In the listing below, find every line containing "grey" and copy it out.
- - - -
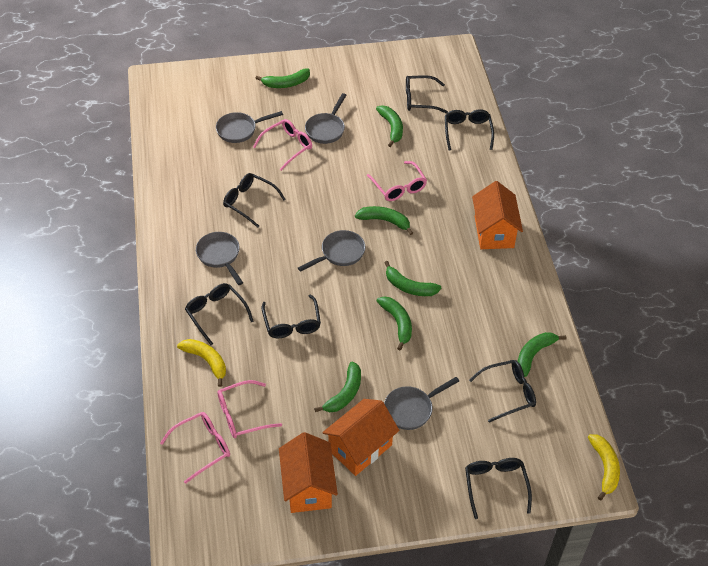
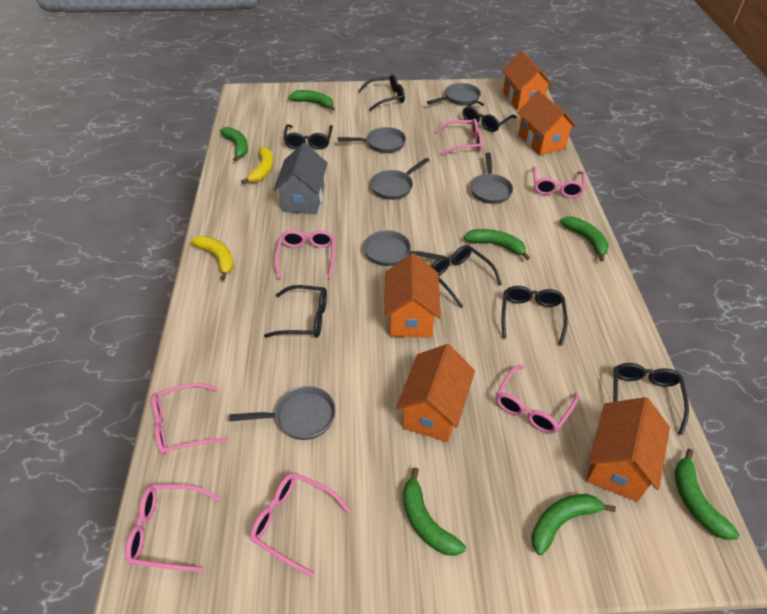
grey house: 0 -> 1
grey pan: 5 -> 6
orange house: 3 -> 5
pink glasses: 4 -> 7

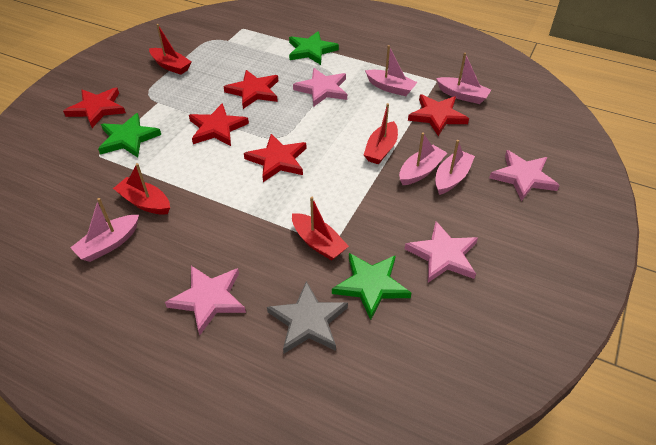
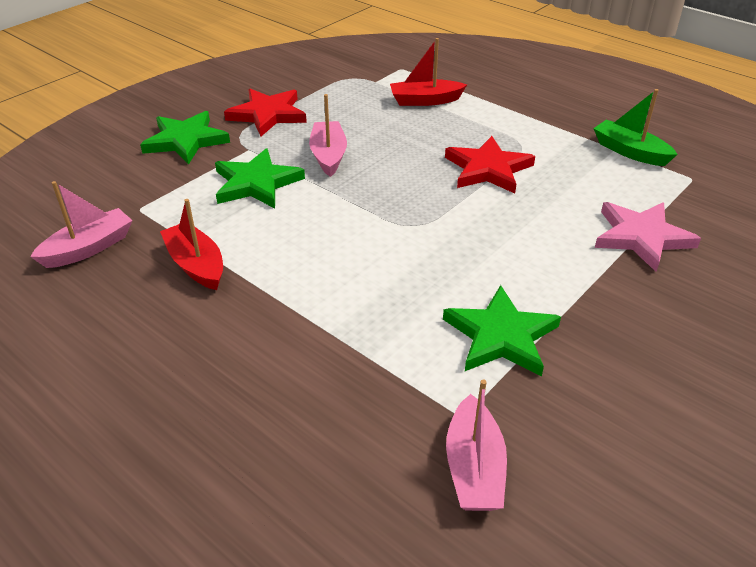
green boat: 0 -> 1
grey star: 1 -> 0
pink boat: 5 -> 3
pink star: 4 -> 1
red boat: 4 -> 2
red star: 5 -> 2

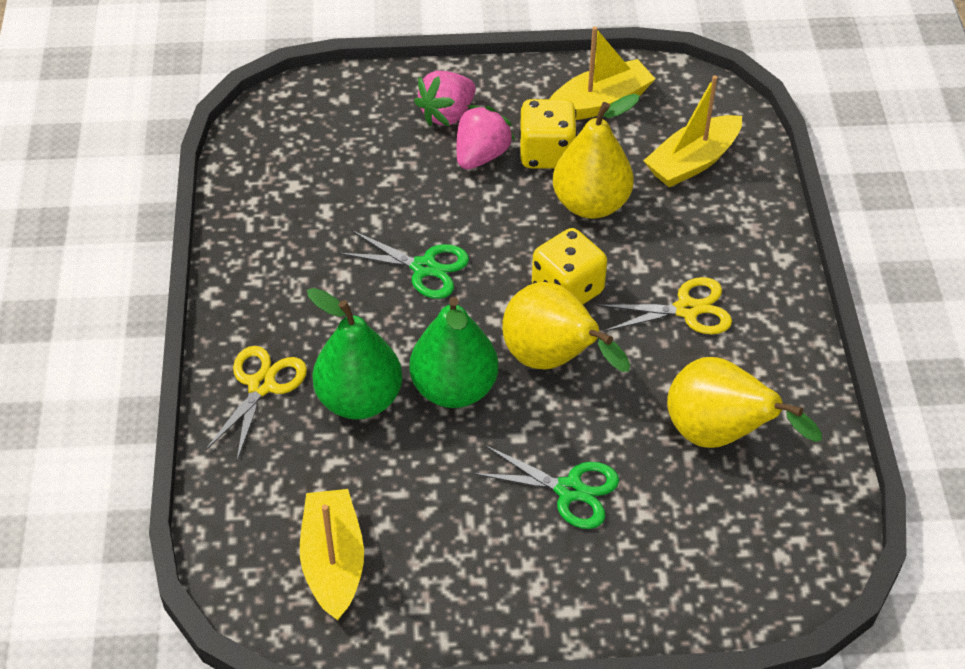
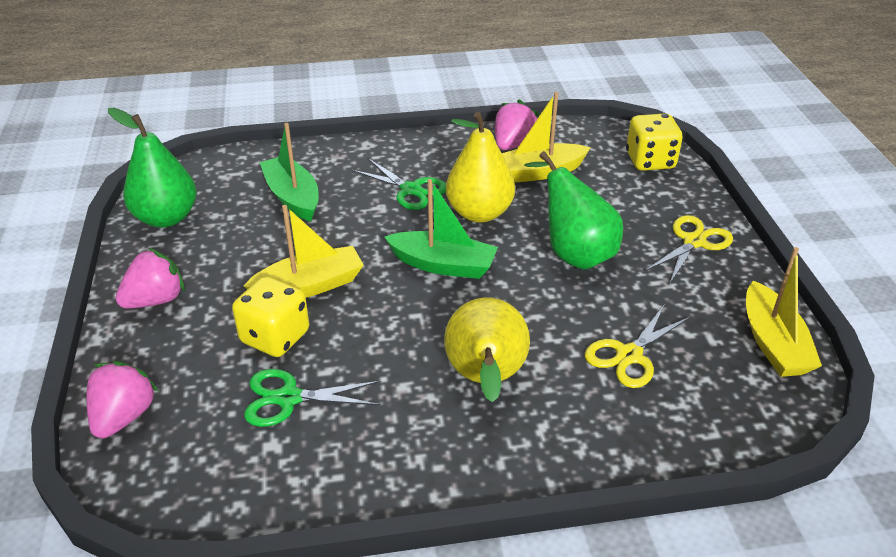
green boat: 0 -> 2
pink strawberry: 2 -> 3
yellow pear: 3 -> 2

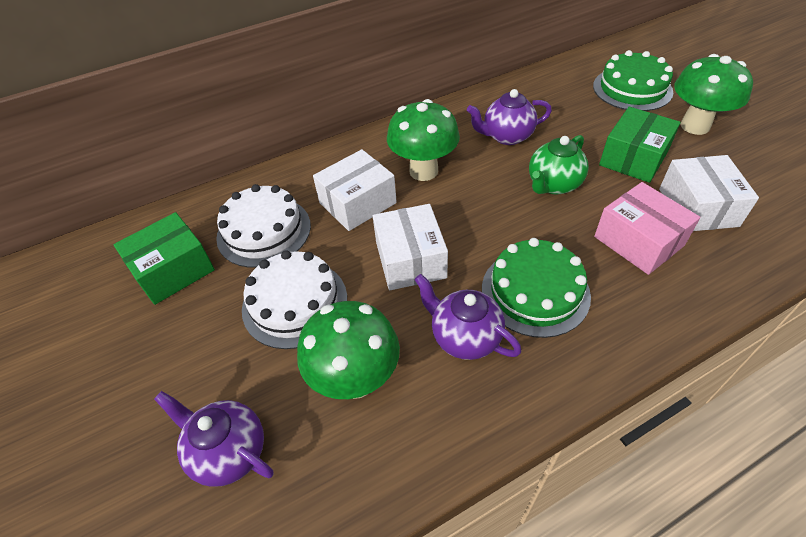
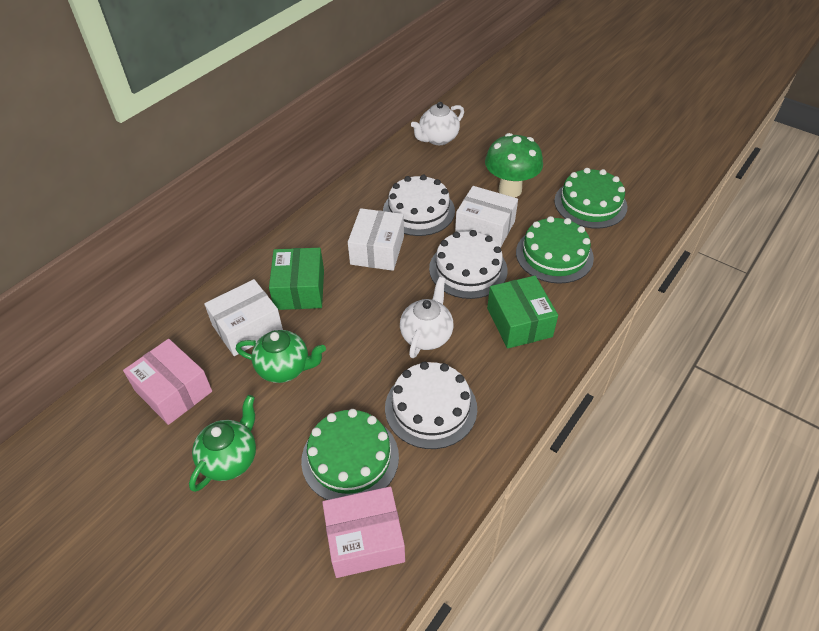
green cake: 2 -> 3
green mushroom: 3 -> 1
green teapot: 1 -> 2
pink box: 1 -> 2
purple teapot: 3 -> 0
white cake: 2 -> 3
white teapot: 0 -> 2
- - - -
§ OUTPUT OF THE EXERCISE
grey house: 0 -> 1
grey pan: 5 -> 6
grey star: 1 -> 0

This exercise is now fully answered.